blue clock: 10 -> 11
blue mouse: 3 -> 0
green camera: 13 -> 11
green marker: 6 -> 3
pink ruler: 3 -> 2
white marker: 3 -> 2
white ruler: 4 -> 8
---
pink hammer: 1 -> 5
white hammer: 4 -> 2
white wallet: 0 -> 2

- Problem details: Using only the listing above, restate exactly the lines from the line containing "blue clock: 10 -> 11" through the line containing "white ruler: 4 -> 8", both included.

- Solved exercise:
blue clock: 10 -> 11
blue mouse: 3 -> 0
green camera: 13 -> 11
green marker: 6 -> 3
pink ruler: 3 -> 2
white marker: 3 -> 2
white ruler: 4 -> 8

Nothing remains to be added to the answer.